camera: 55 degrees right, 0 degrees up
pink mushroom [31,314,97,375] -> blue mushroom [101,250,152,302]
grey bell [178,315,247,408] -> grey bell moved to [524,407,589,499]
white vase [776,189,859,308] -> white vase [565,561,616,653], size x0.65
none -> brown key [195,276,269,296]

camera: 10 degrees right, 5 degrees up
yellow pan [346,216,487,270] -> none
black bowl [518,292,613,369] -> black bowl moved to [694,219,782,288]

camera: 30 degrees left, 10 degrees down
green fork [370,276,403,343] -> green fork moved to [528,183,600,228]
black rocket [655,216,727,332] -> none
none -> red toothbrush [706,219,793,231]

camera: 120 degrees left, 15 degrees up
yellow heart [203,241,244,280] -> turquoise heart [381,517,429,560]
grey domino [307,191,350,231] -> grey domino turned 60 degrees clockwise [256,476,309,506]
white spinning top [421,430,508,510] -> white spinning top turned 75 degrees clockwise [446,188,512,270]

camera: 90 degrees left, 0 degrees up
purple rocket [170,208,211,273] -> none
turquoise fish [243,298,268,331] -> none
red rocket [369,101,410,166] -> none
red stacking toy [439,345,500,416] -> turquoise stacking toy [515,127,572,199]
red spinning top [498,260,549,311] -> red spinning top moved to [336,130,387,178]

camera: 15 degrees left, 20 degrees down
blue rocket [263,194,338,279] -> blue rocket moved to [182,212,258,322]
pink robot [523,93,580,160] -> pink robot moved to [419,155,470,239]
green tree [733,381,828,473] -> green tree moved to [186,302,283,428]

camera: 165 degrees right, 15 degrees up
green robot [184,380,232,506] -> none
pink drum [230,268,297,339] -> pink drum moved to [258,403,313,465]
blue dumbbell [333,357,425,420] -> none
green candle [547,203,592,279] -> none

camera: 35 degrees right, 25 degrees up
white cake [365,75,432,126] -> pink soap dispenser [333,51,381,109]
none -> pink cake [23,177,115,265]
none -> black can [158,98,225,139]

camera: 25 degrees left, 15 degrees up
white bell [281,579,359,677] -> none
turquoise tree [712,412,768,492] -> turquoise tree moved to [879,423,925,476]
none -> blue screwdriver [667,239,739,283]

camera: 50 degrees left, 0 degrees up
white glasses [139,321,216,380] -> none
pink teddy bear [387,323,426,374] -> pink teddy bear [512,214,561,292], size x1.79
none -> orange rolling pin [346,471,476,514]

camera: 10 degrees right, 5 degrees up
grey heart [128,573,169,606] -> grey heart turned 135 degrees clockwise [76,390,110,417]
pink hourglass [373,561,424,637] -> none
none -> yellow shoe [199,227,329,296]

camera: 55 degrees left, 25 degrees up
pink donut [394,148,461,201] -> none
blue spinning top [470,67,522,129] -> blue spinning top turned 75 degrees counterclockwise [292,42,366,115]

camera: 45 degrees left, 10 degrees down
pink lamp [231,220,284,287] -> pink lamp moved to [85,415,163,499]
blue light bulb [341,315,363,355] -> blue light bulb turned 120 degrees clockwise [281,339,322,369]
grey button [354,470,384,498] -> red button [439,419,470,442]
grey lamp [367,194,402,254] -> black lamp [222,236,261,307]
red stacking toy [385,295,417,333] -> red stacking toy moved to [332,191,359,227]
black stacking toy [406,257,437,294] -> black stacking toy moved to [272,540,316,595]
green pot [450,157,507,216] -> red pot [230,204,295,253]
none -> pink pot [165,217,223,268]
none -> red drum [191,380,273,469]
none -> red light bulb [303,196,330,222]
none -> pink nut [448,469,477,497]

--- --- ---

Reproduce exactly the lines of the records above from the one with "grey domino [307,191,350,231]" to the one with "red stacking toy [439,345,500,416]", both included, and leave out everything else.

grey domino [307,191,350,231] -> grey domino turned 60 degrees clockwise [256,476,309,506]
white spinning top [421,430,508,510] -> white spinning top turned 75 degrees clockwise [446,188,512,270]

camera: 90 degrees left, 0 degrees up
purple rocket [170,208,211,273] -> none
turquoise fish [243,298,268,331] -> none
red rocket [369,101,410,166] -> none
red stacking toy [439,345,500,416] -> turquoise stacking toy [515,127,572,199]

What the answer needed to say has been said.